--- DATA FOR ANALYSIS Enclosed Below ---
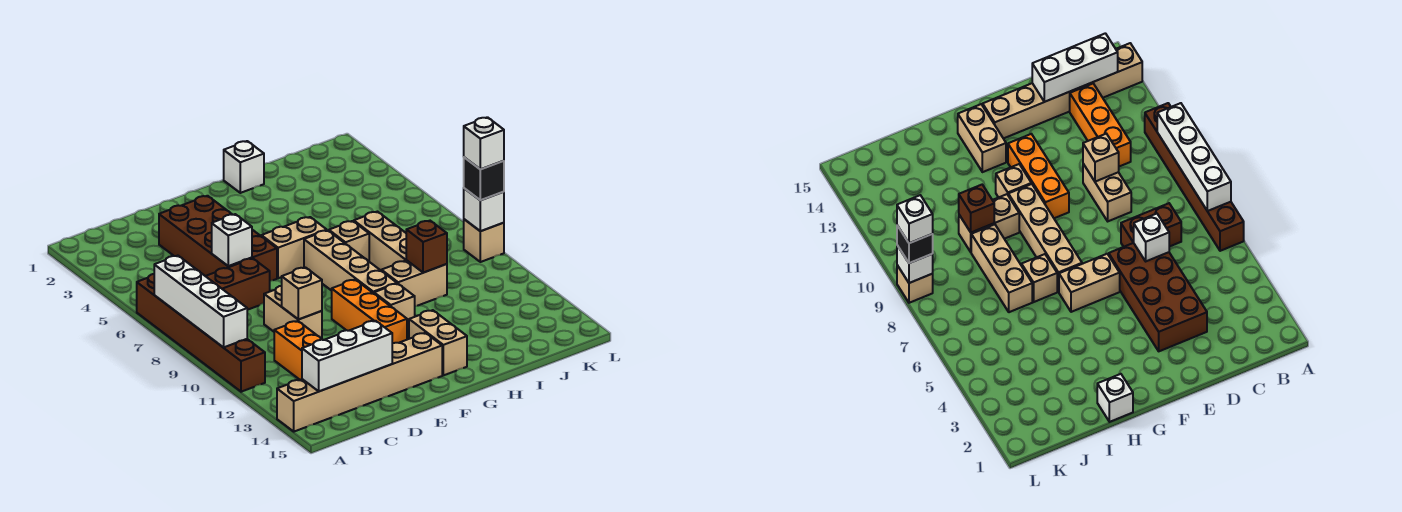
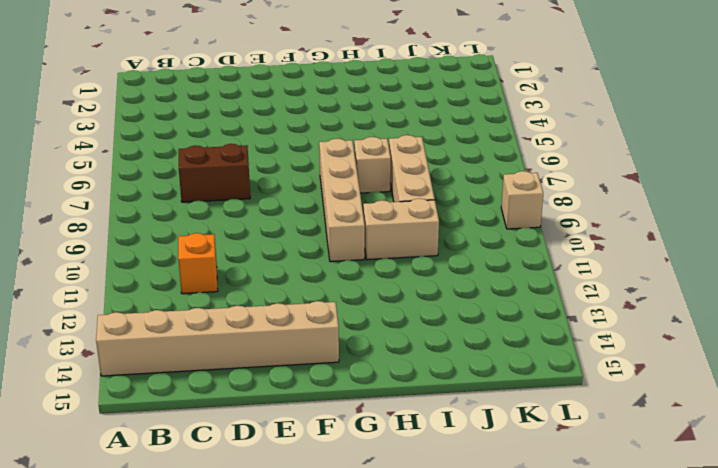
orange brick C11 level 1 -> orange brick C11:C13 level 1
none -> brown brick A6:A11 level 1
none -> brown brick D3:E6 level 1
none -> tan brick D9:D10 level 1

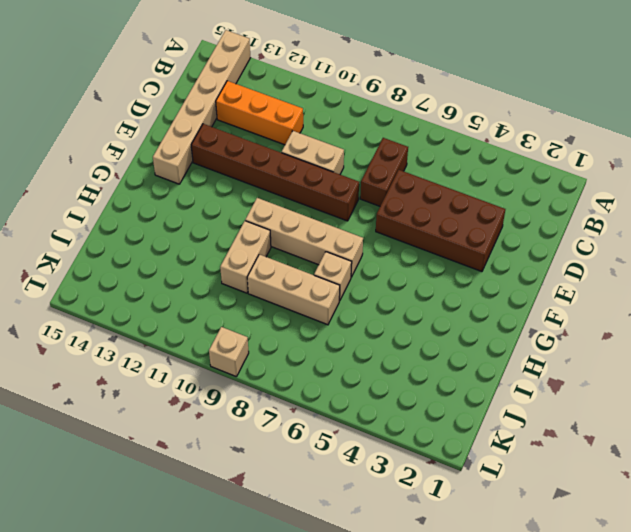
brown brick E8:E13 level 1 -> brown brick A6:A11 level 1
none -> tan brick F6:G6 level 1
none -> orange brick F10:F12 level 1
none -> tan brick G11 level 1

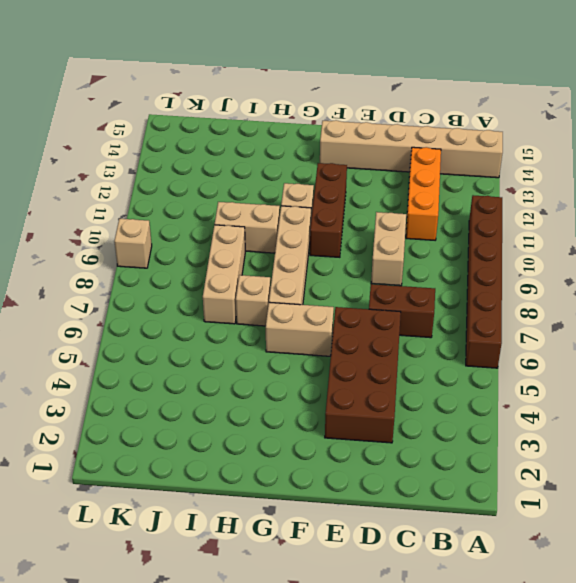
brown brick F10:F12 level 1 -> orange brick F10:F12 level 1
none -> tan brick G13:G14 level 1
none -> white brick H1 level 1
none -> white brick A7:A10 level 2

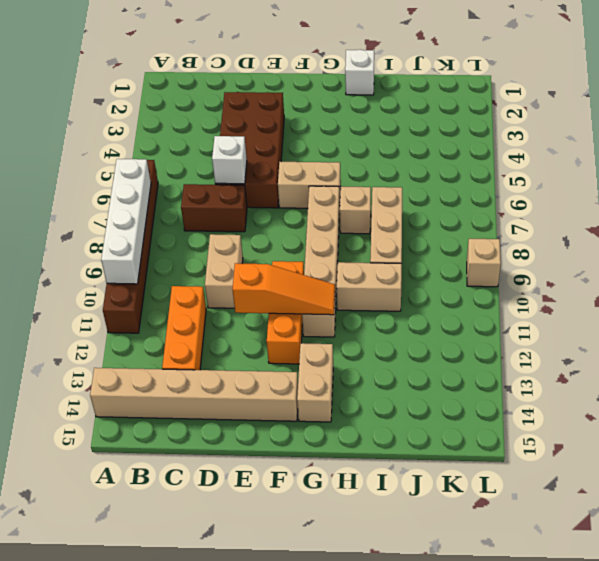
orange slope E11:G11 level 2 top E -> none
none -> white brick B14:D14 level 2
none -> tan brick D10 level 2
none -> brown brick I10 level 2

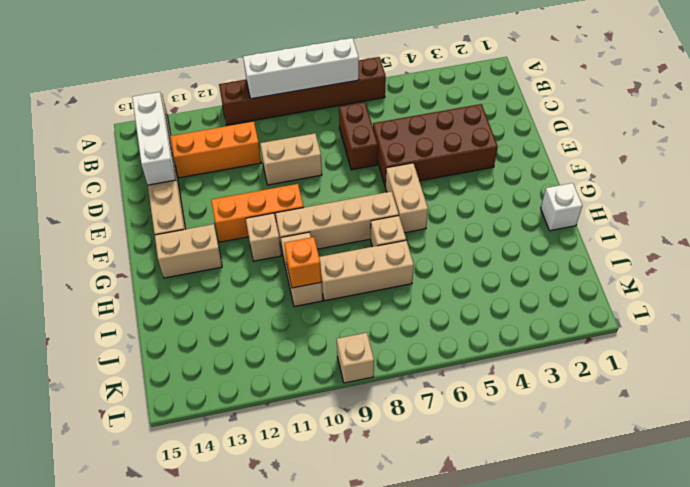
orange brick I10 level 2 -> brown brick I10 level 2
none -> white brick D6 level 2
none -> tan brick D10 level 2
none -> white brick L9 level 2

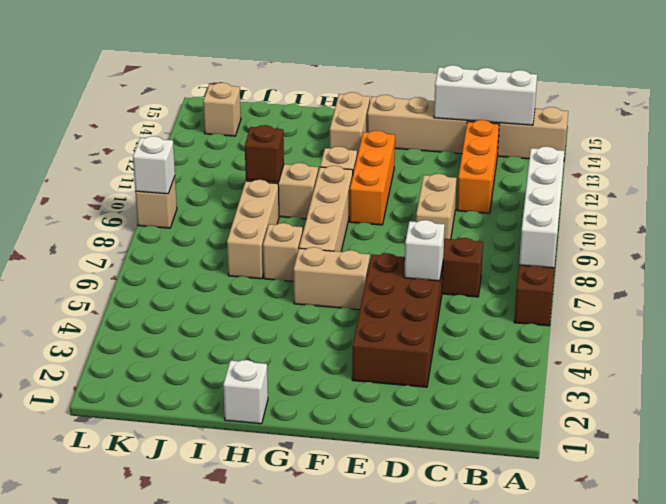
tan brick K14 level 1 -> tan brick D10 level 2
none -> black brick L9 level 3
none -> white brick L9 level 4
--- End of Enclosed DATA FOR ANALYSIS ---
▶ **WHAT THE TASK REQUIRES**:
Where a line of the entries contains "brown", report that line.

▶ **RESULT OF THE TASK**:
none -> brown brick A6:A11 level 1
none -> brown brick D3:E6 level 1
brown brick E8:E13 level 1 -> brown brick A6:A11 level 1
brown brick F10:F12 level 1 -> orange brick F10:F12 level 1
none -> brown brick I10 level 2
orange brick I10 level 2 -> brown brick I10 level 2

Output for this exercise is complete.